» **Task details**: Please print each entry below exactly as it reads.

» **Supplied records**:
※ ※ ※

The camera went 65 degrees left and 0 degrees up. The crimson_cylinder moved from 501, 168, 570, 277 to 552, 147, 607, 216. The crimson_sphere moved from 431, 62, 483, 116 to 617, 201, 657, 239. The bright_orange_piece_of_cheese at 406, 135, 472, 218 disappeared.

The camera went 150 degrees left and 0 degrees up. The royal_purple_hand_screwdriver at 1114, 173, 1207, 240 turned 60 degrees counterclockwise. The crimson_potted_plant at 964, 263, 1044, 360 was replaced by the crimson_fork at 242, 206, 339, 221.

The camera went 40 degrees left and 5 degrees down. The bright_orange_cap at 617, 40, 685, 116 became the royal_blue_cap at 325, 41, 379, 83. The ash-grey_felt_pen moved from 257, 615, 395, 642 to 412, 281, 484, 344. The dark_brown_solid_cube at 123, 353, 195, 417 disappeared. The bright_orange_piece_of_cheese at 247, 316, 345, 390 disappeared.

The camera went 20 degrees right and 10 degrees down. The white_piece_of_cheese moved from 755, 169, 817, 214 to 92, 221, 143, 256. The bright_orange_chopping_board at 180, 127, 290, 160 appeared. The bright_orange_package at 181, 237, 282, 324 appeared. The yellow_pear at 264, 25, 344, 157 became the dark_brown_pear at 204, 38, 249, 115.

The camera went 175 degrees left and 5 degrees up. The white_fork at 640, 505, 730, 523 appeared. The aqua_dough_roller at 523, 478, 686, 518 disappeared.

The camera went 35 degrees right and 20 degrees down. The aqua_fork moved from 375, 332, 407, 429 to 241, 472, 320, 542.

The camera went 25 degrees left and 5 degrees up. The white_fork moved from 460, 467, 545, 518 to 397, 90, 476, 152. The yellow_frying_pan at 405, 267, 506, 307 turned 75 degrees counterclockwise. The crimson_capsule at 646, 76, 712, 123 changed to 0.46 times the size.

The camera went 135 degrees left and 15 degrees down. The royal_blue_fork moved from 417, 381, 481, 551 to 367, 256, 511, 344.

※ ※ ※

» **Final answer**:
The camera went 65 degrees left and 0 degrees up. The crimson_cylinder moved from 501, 168, 570, 277 to 552, 147, 607, 216. The crimson_sphere moved from 431, 62, 483, 116 to 617, 201, 657, 239. The bright_orange_piece_of_cheese at 406, 135, 472, 218 disappeared.

The camera went 150 degrees left and 0 degrees up. The royal_purple_hand_screwdriver at 1114, 173, 1207, 240 turned 60 degrees counterclockwise. The crimson_potted_plant at 964, 263, 1044, 360 was replaced by the crimson_fork at 242, 206, 339, 221.

The camera went 40 degrees left and 5 degrees down. The bright_orange_cap at 617, 40, 685, 116 became the royal_blue_cap at 325, 41, 379, 83. The ash-grey_felt_pen moved from 257, 615, 395, 642 to 412, 281, 484, 344. The dark_brown_solid_cube at 123, 353, 195, 417 disappeared. The bright_orange_piece_of_cheese at 247, 316, 345, 390 disappeared.

The camera went 20 degrees right and 10 degrees down. The white_piece_of_cheese moved from 755, 169, 817, 214 to 92, 221, 143, 256. The bright_orange_chopping_board at 180, 127, 290, 160 appeared. The bright_orange_package at 181, 237, 282, 324 appeared. The yellow_pear at 264, 25, 344, 157 became the dark_brown_pear at 204, 38, 249, 115.

The camera went 175 degrees left and 5 degrees up. The white_fork at 640, 505, 730, 523 appeared. The aqua_dough_roller at 523, 478, 686, 518 disappeared.

The camera went 35 degrees right and 20 degrees down. The aqua_fork moved from 375, 332, 407, 429 to 241, 472, 320, 542.

The camera went 25 degrees left and 5 degrees up. The white_fork moved from 460, 467, 545, 518 to 397, 90, 476, 152. The yellow_frying_pan at 405, 267, 506, 307 turned 75 degrees counterclockwise. The crimson_capsule at 646, 76, 712, 123 changed to 0.46 times the size.

The camera went 135 degrees left and 15 degrees down. The royal_blue_fork moved from 417, 381, 481, 551 to 367, 256, 511, 344.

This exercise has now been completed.